◆ **WHAT YOU HAVE TO DO**
Give the listing again exactly, omitting its images.

________________________________________

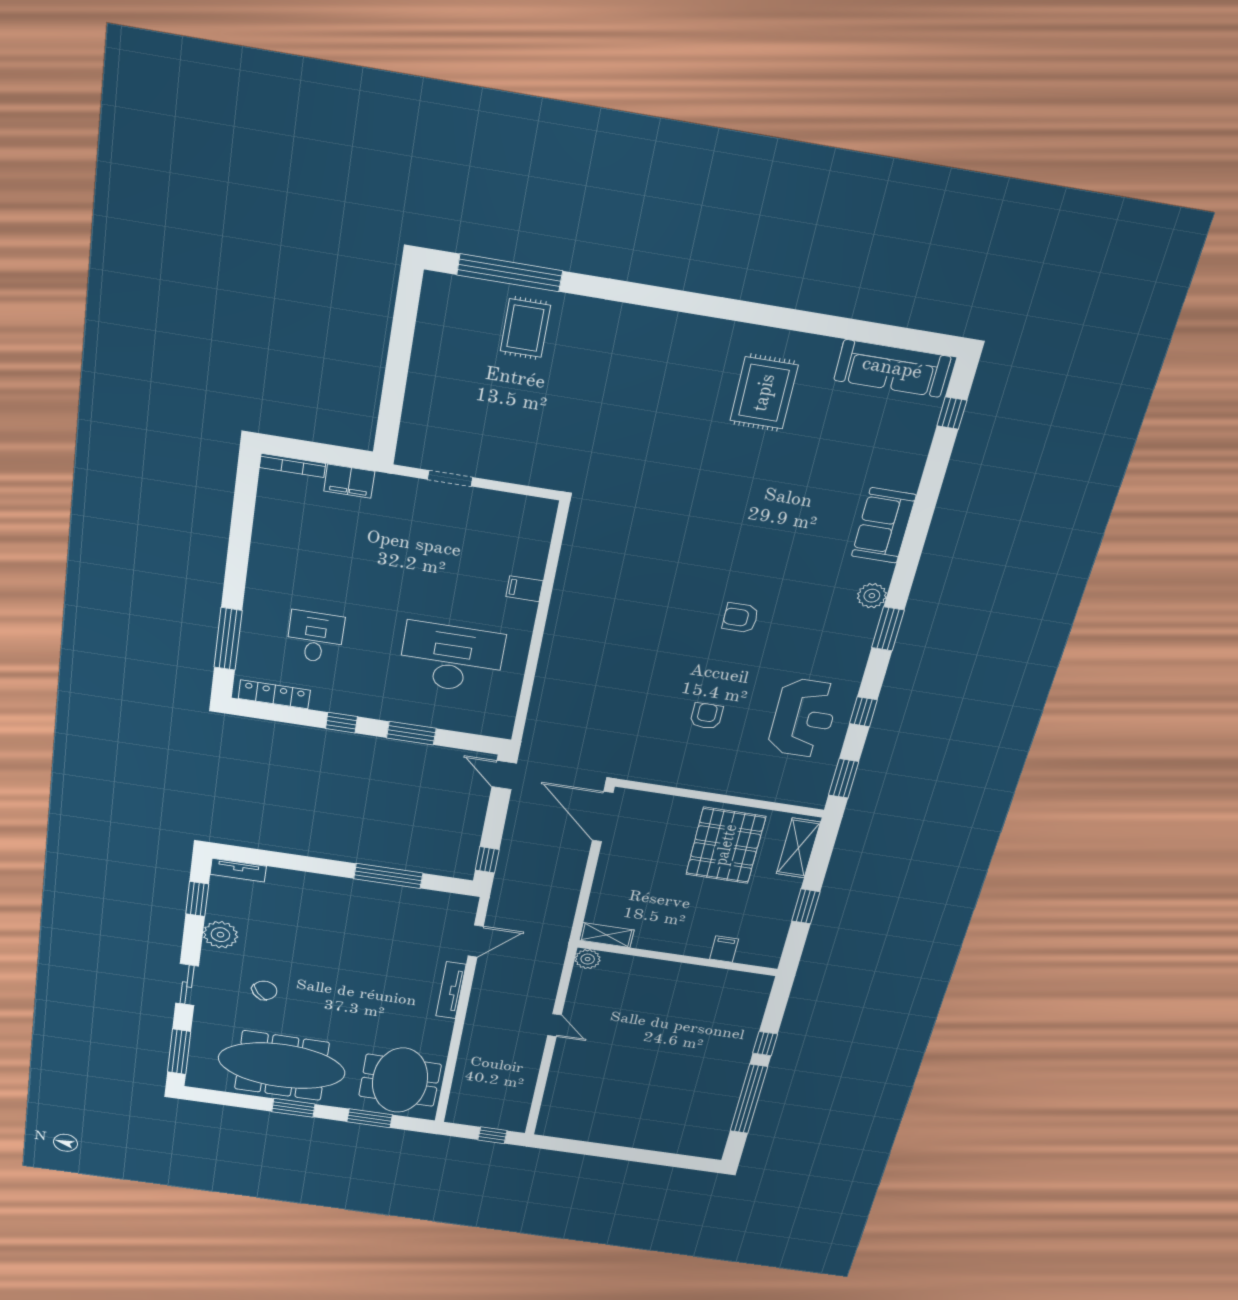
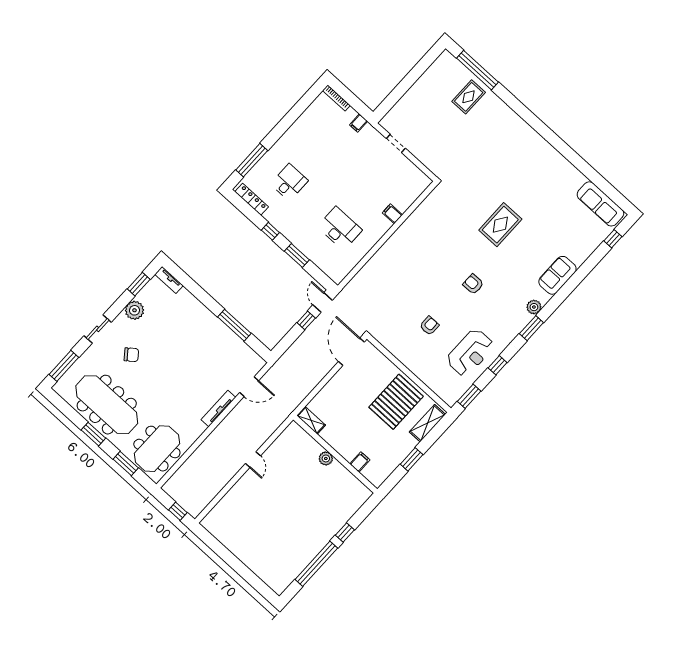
rug: (764, 393) -> (500, 225), moved
filing cabinet: (349, 481) -> (358, 123), width x0.50
desk: (451, 658) -> (340, 228), width x0.73, depth x0.77
window: (487, 860) -> (306, 320), moved
plant: (588, 959) -> (326, 458), moved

________________________________________

◆ **YOUR RESPONSE**
rug: (764, 393) -> (500, 225), moved
filing cabinet: (349, 481) -> (358, 123), width x0.50
desk: (451, 658) -> (340, 228), width x0.73, depth x0.77
window: (487, 860) -> (306, 320), moved
plant: (588, 959) -> (326, 458), moved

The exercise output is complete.